GIVEN DATA →
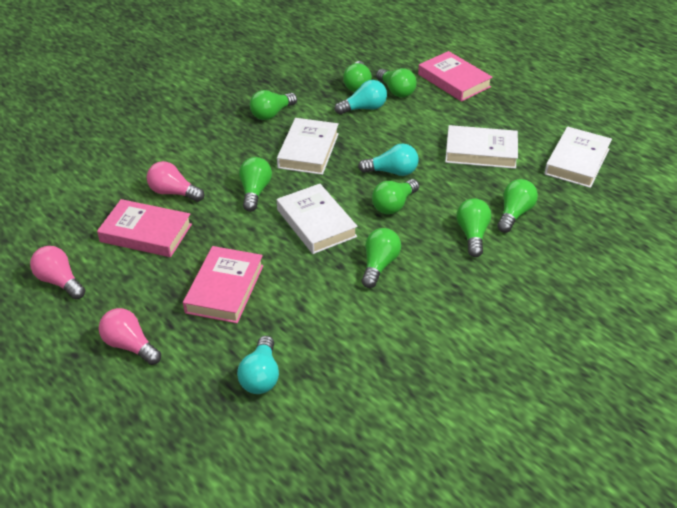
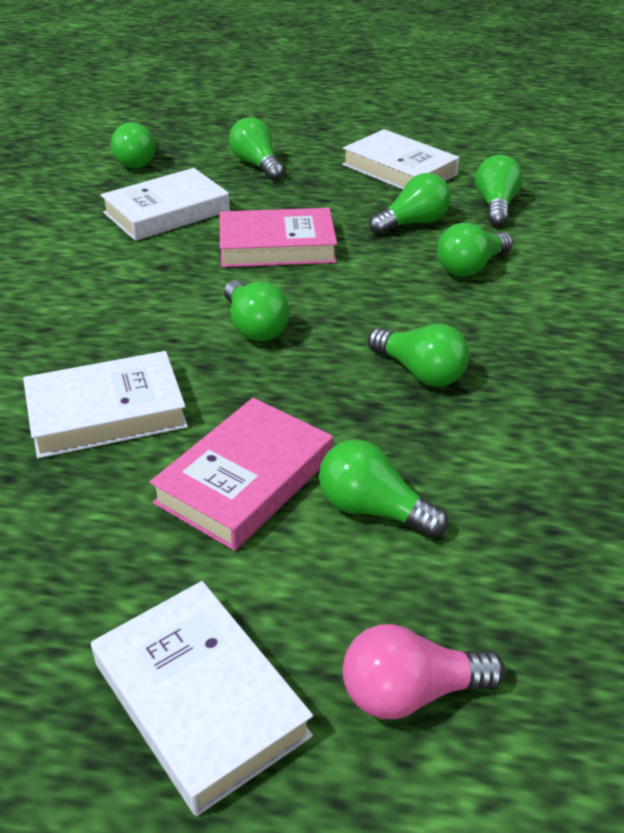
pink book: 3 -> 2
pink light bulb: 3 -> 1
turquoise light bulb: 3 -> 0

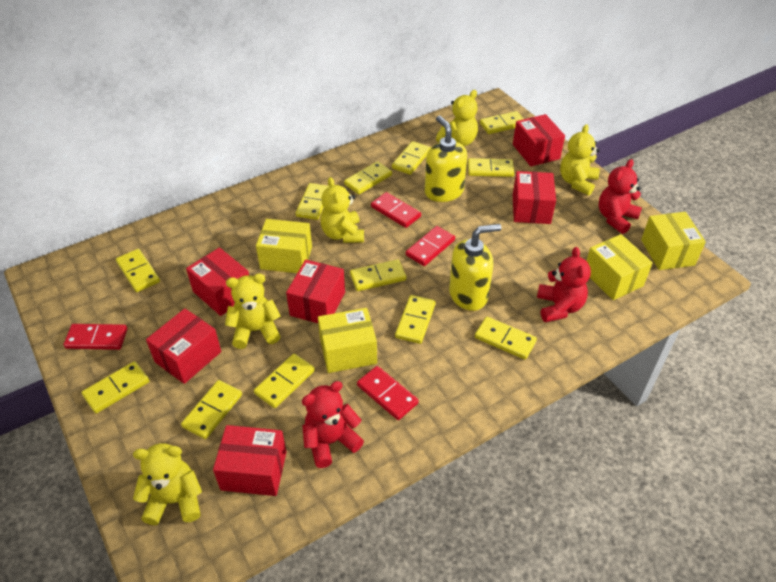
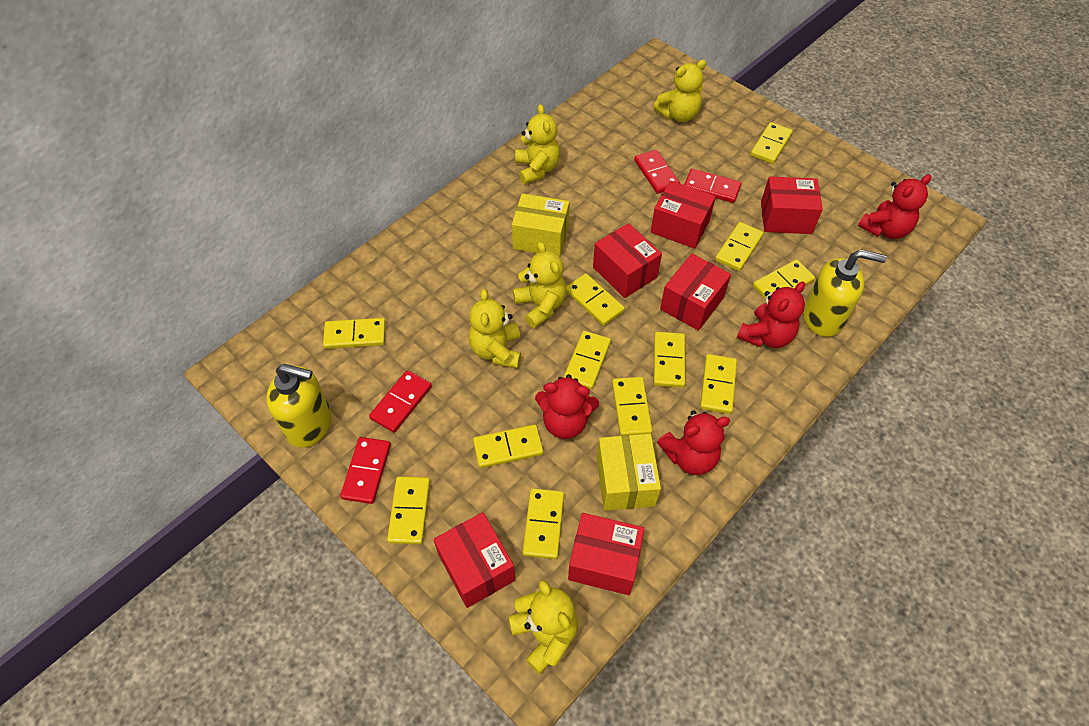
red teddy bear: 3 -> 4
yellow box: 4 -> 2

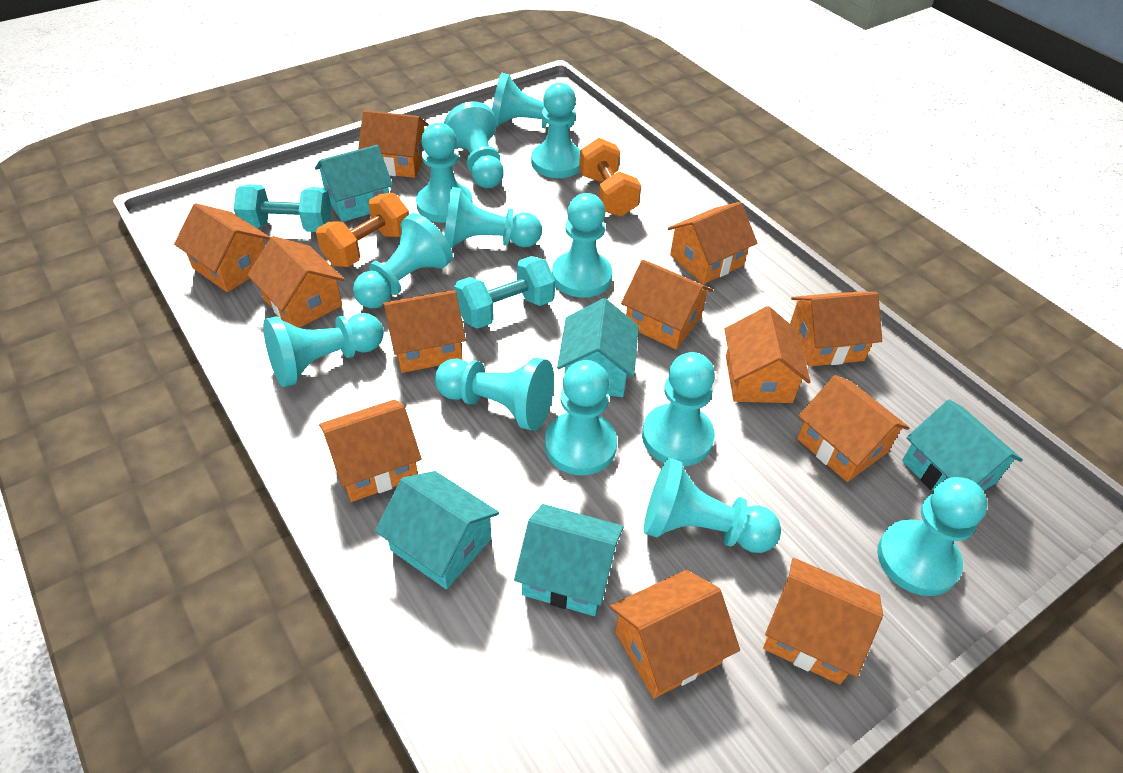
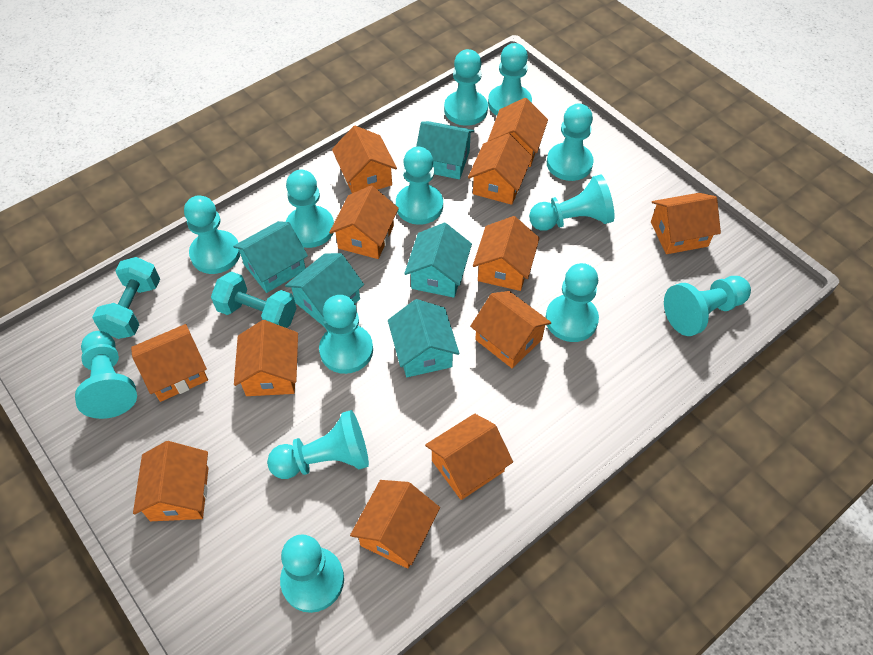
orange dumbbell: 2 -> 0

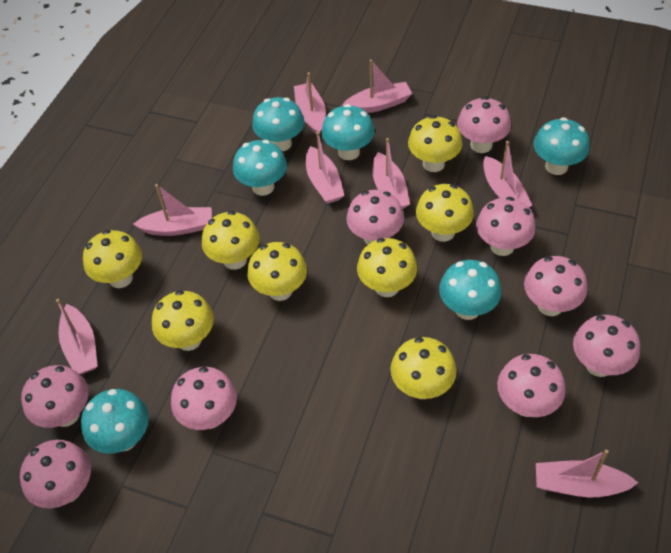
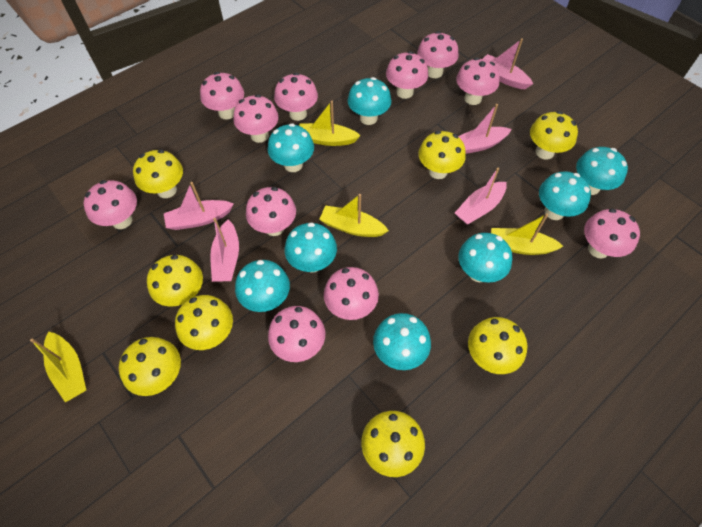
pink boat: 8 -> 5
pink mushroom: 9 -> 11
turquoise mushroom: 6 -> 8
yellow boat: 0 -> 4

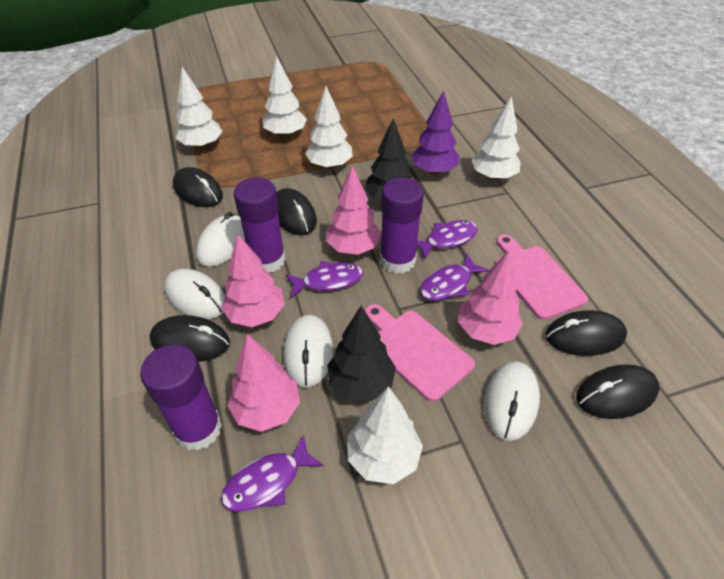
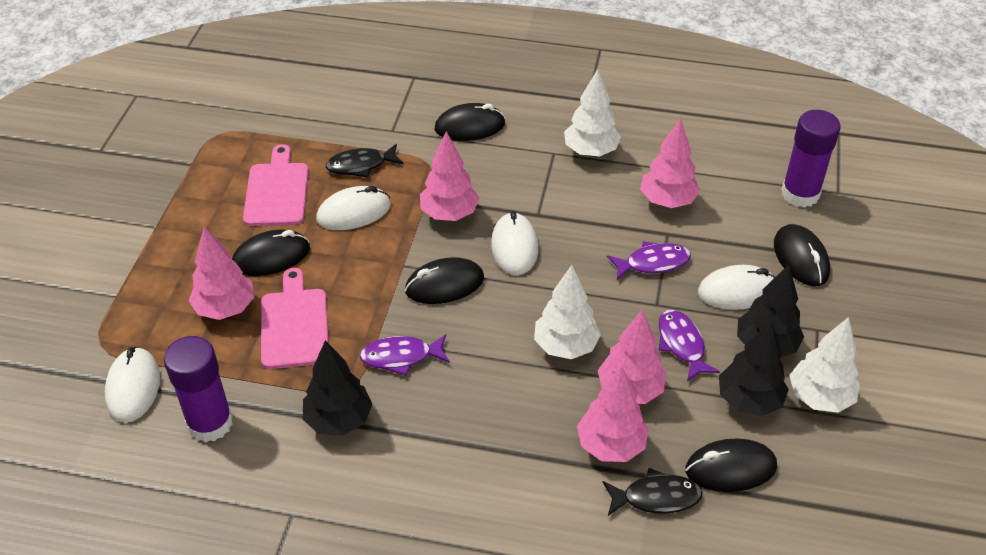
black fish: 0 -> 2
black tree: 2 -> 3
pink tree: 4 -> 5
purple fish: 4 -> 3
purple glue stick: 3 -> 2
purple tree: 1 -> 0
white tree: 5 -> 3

TASK TO COMPLETE →
Where the data includes pictures, leave them out and write out everything else exactly.

RESULT FOR THIS TASK →
pink book: 3 -> 2
pink light bulb: 3 -> 1
turquoise light bulb: 3 -> 0

red teddy bear: 3 -> 4
yellow box: 4 -> 2

orange dumbbell: 2 -> 0

pink boat: 8 -> 5
pink mushroom: 9 -> 11
turquoise mushroom: 6 -> 8
yellow boat: 0 -> 4

black fish: 0 -> 2
black tree: 2 -> 3
pink tree: 4 -> 5
purple fish: 4 -> 3
purple glue stick: 3 -> 2
purple tree: 1 -> 0
white tree: 5 -> 3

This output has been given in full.